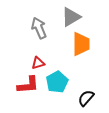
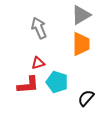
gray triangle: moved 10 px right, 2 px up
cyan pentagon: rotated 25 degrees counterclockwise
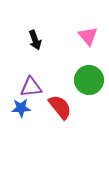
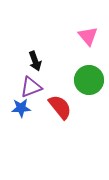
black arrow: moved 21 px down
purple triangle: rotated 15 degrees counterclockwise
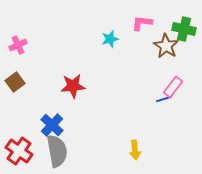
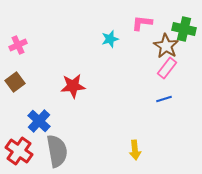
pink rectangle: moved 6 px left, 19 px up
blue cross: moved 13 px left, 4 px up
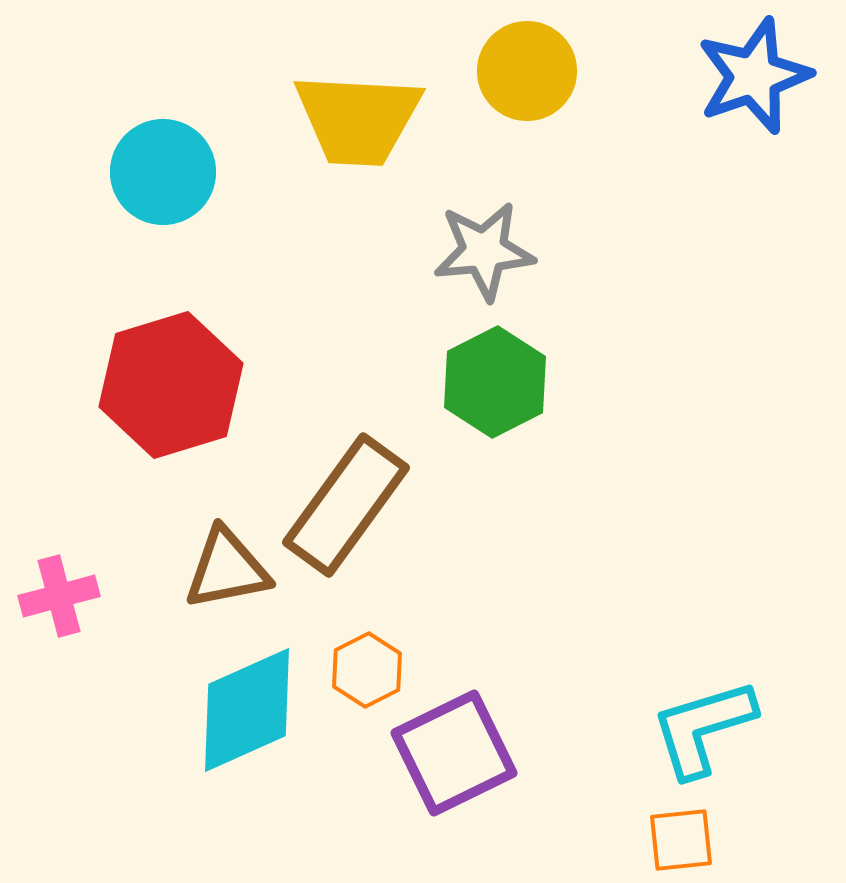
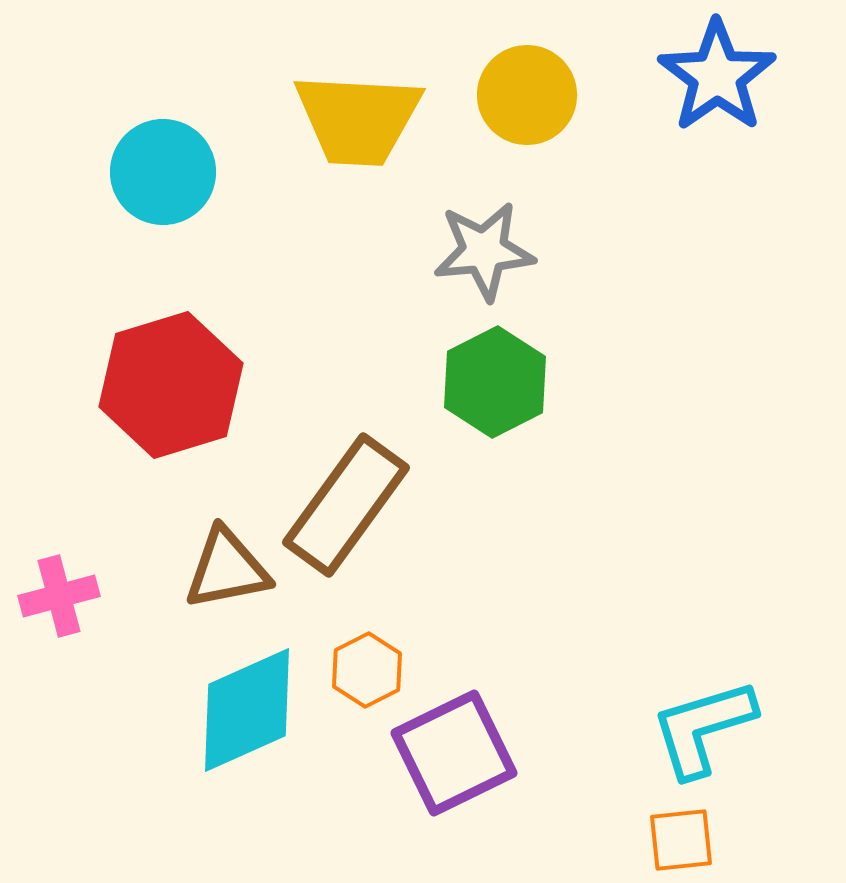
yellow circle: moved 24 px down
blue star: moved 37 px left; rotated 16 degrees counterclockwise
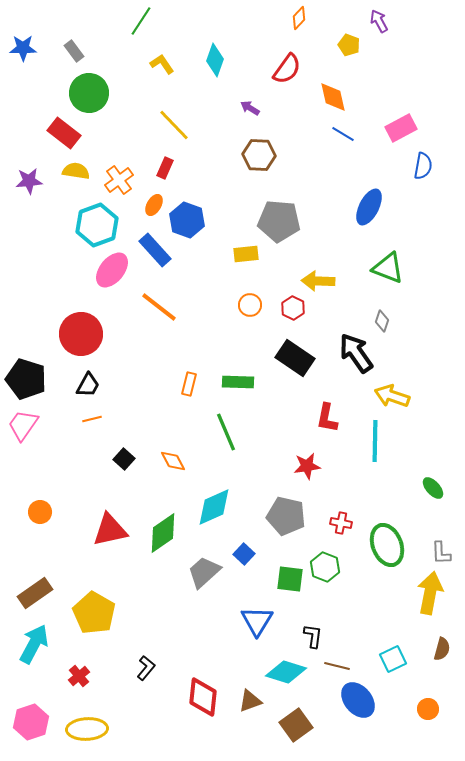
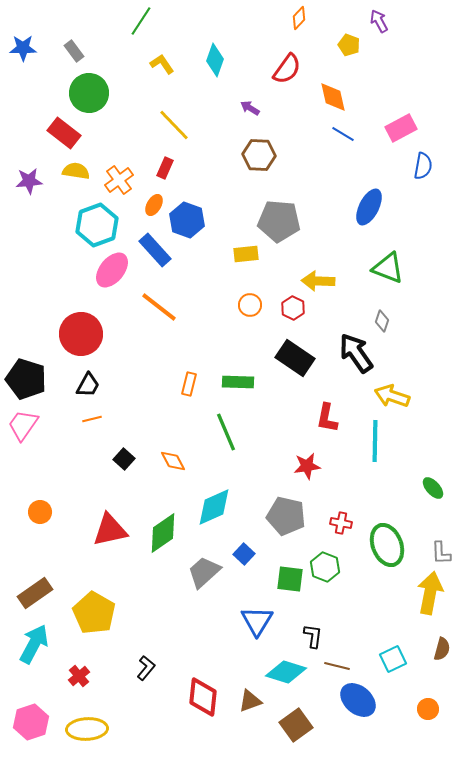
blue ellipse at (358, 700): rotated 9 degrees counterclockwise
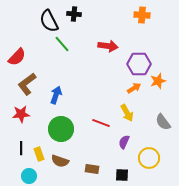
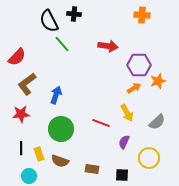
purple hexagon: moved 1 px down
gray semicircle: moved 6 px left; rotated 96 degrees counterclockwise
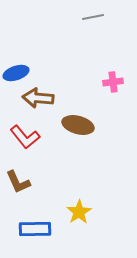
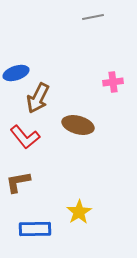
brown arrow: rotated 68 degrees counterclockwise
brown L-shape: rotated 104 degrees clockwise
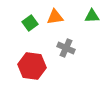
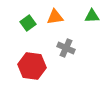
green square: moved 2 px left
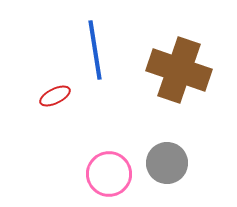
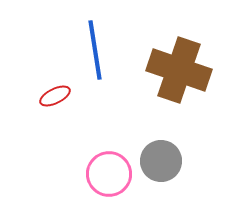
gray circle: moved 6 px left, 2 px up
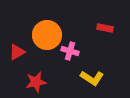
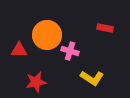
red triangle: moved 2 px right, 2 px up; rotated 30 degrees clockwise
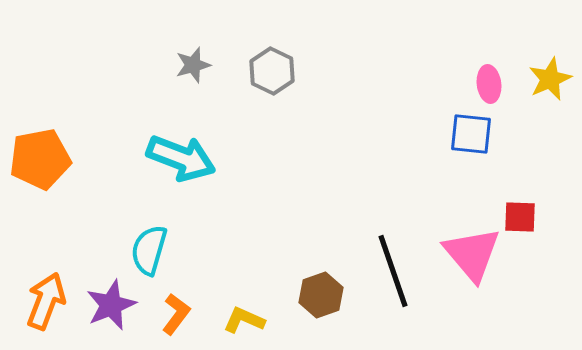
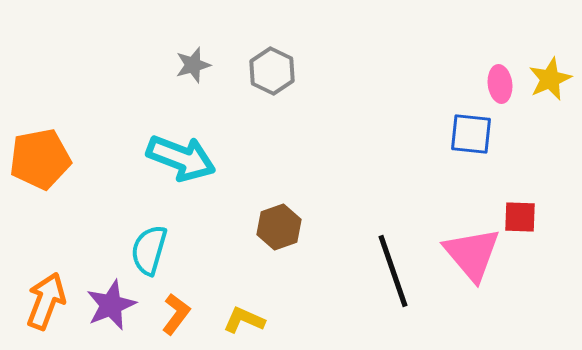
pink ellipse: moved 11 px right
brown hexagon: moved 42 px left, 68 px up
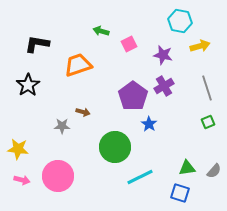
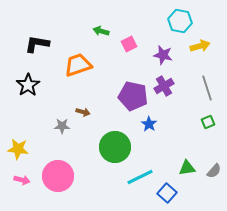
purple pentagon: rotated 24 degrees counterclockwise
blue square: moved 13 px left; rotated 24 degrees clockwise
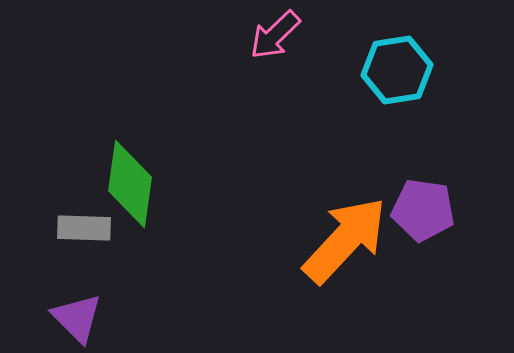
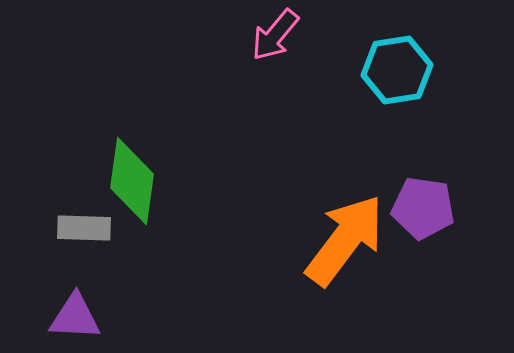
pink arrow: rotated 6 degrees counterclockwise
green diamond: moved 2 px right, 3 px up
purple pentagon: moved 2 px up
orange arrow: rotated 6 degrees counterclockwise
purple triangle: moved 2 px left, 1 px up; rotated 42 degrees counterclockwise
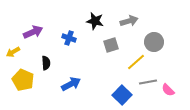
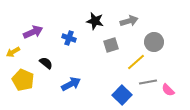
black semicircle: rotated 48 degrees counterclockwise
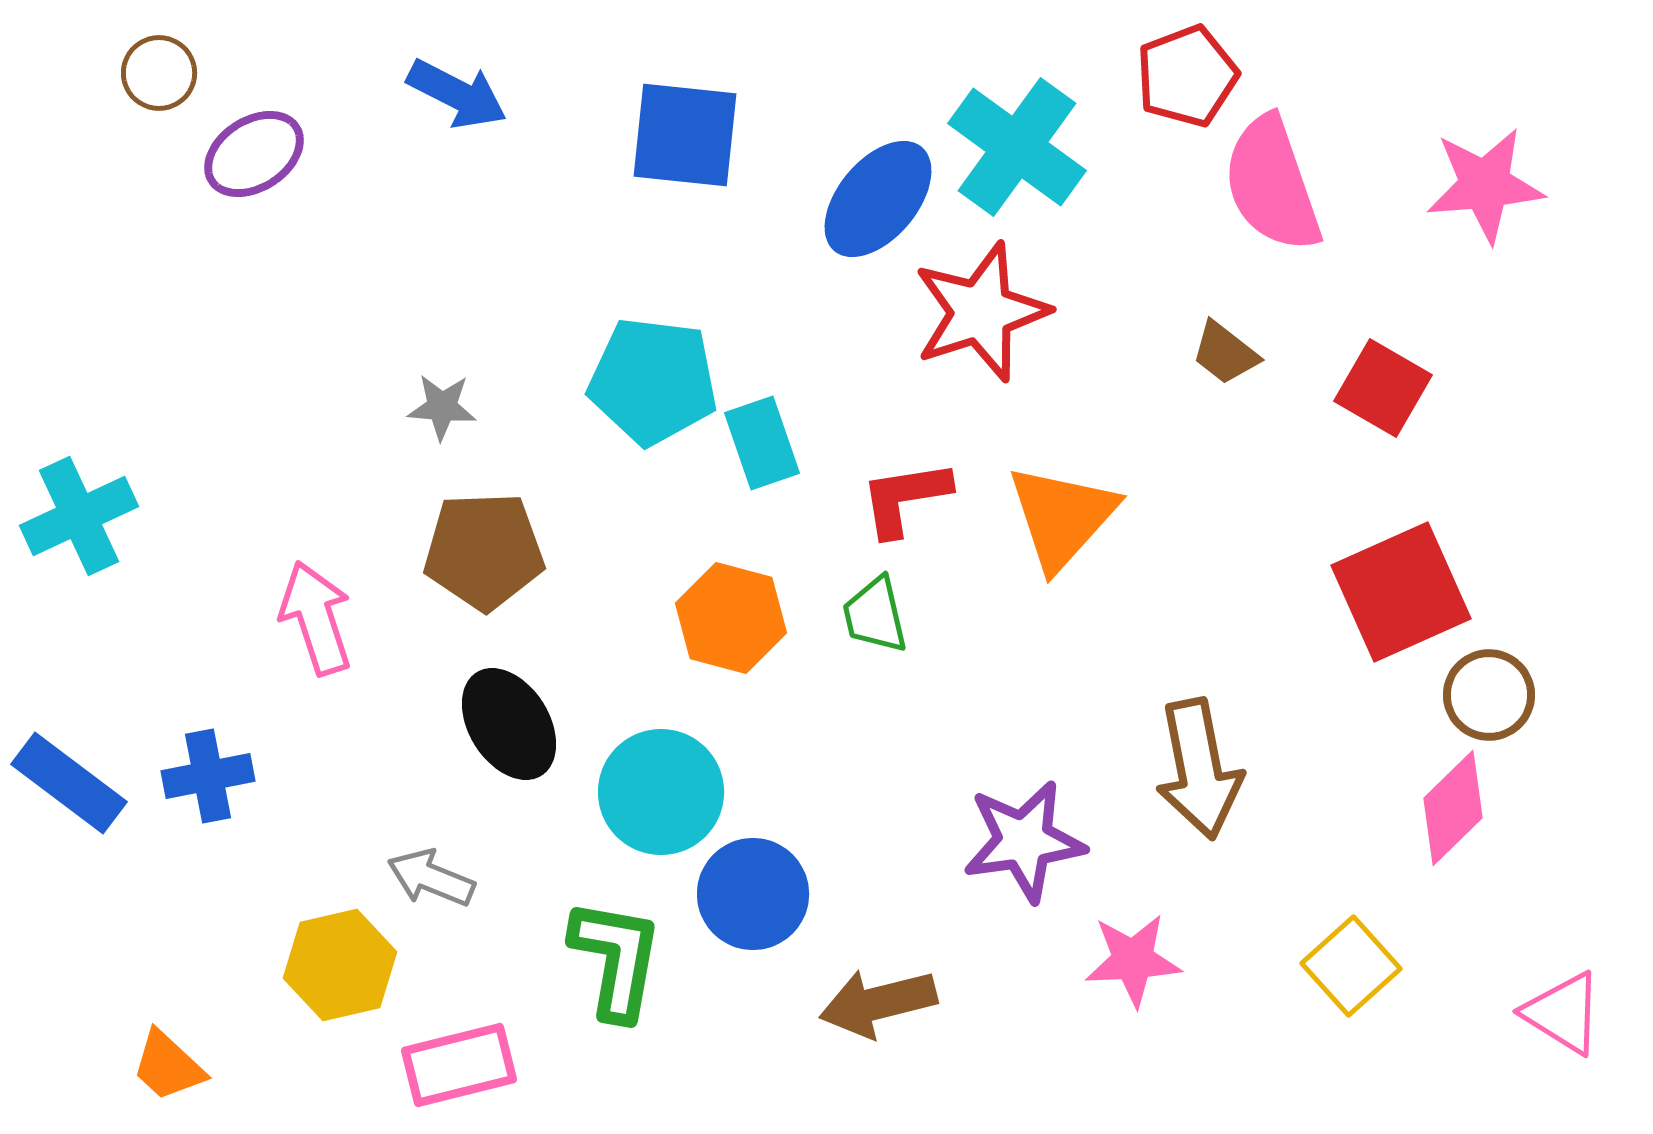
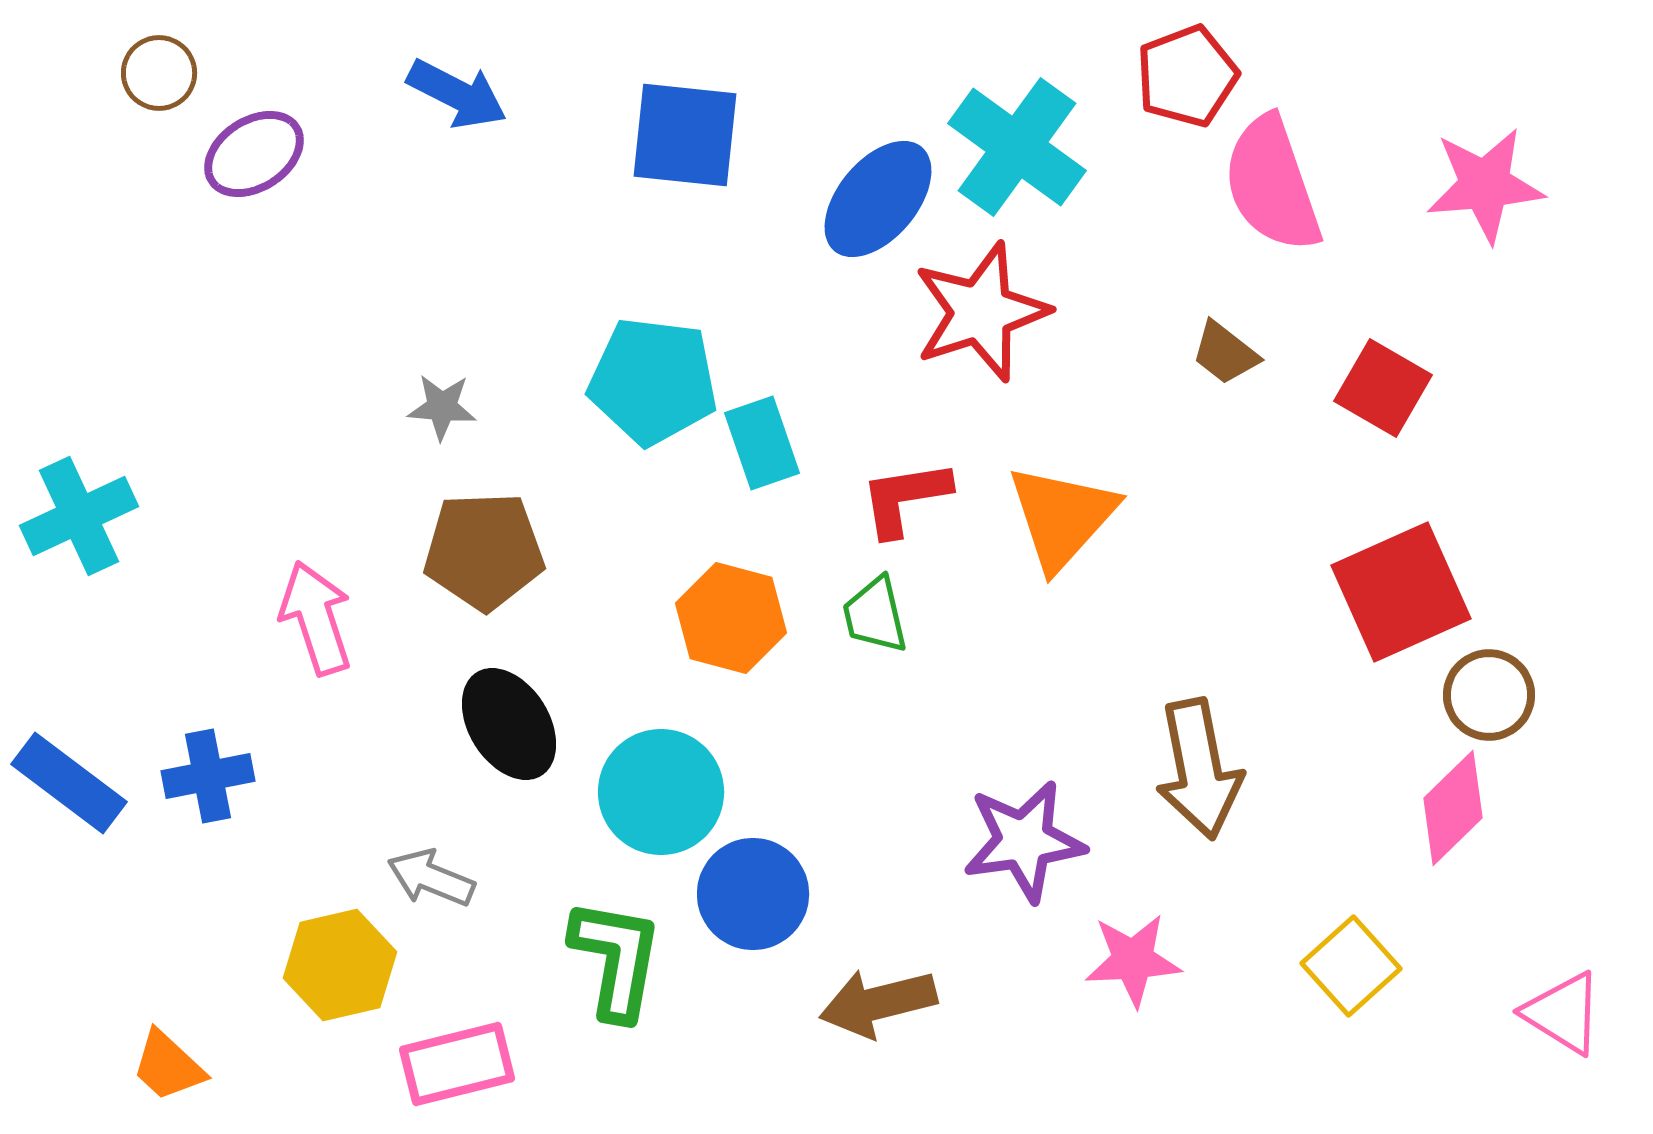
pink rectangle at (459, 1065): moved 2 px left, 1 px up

→ **What to produce**
Please retype the data exactly as it appears, but without any of its pictures.

→ **Solution for this exercise**
gray triangle: moved 10 px right, 2 px up
cyan pentagon: rotated 25 degrees counterclockwise
black arrow: moved 21 px down
purple triangle: rotated 15 degrees counterclockwise
pink rectangle: moved 6 px left, 19 px up
blue cross: moved 13 px left, 4 px up
yellow circle: moved 24 px down
blue star: moved 37 px left; rotated 16 degrees counterclockwise
blue ellipse at (358, 700): rotated 9 degrees counterclockwise
purple hexagon: moved 1 px down
gray semicircle: moved 6 px left; rotated 96 degrees counterclockwise
brown arrow: rotated 68 degrees counterclockwise
brown L-shape: rotated 104 degrees clockwise
green square: moved 2 px left
gray circle: moved 6 px left, 2 px up
red triangle: moved 2 px right, 2 px up; rotated 30 degrees clockwise
pink ellipse: moved 11 px right
brown hexagon: moved 42 px left, 68 px up
purple pentagon: rotated 24 degrees counterclockwise
blue square: moved 13 px left; rotated 24 degrees clockwise
pink arrow: rotated 6 degrees counterclockwise
green diamond: moved 2 px right, 3 px up
purple pentagon: moved 2 px up
orange arrow: rotated 6 degrees counterclockwise
purple triangle: moved 2 px left, 1 px up; rotated 42 degrees counterclockwise
black semicircle: rotated 48 degrees counterclockwise
pink rectangle at (459, 1065): moved 2 px left, 1 px up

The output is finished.